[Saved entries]

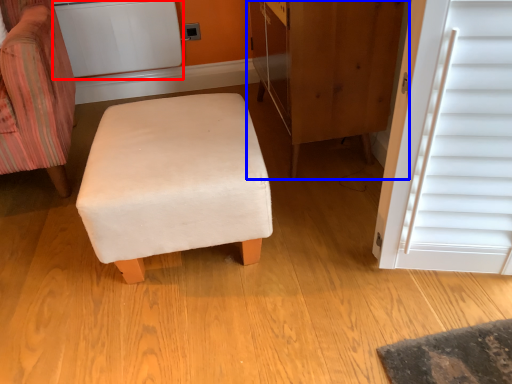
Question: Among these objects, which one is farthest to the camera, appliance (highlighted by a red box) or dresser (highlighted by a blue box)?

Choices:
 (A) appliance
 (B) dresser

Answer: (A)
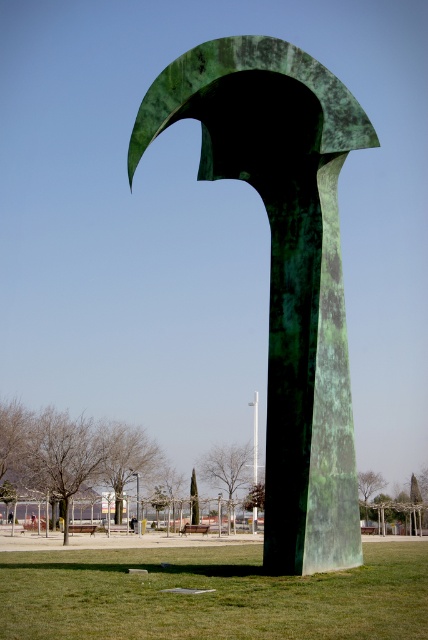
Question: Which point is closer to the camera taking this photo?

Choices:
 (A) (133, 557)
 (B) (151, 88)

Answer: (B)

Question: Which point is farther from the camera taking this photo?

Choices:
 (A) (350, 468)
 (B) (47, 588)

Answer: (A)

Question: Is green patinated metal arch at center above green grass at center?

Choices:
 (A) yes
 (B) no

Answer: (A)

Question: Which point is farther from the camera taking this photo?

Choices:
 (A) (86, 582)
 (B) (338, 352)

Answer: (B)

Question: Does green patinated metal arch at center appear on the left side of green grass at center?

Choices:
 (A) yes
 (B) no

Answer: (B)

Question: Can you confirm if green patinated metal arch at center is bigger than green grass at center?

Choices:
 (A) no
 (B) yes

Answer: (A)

**Problem requirements**
Can you reproduce every one of the saved entries above word for word, leaving out the pictures?

**Reply to the task**
Question: Among these objects, which one is farthest to the camera, appliance (highlighted by a red box) or dresser (highlighted by a blue box)?

Choices:
 (A) appliance
 (B) dresser

Answer: (A)
Question: Which point is closer to the camera taking this photo?

Choices:
 (A) (133, 557)
 (B) (151, 88)

Answer: (B)

Question: Which point is farther from the camera taking this photo?

Choices:
 (A) (350, 468)
 (B) (47, 588)

Answer: (A)

Question: Is green patinated metal arch at center above green grass at center?

Choices:
 (A) yes
 (B) no

Answer: (A)

Question: Which point is farther from the camera taking this photo?

Choices:
 (A) (86, 582)
 (B) (338, 352)

Answer: (B)

Question: Does green patinated metal arch at center appear on the left side of green grass at center?

Choices:
 (A) yes
 (B) no

Answer: (B)

Question: Can you confirm if green patinated metal arch at center is bigger than green grass at center?

Choices:
 (A) no
 (B) yes

Answer: (A)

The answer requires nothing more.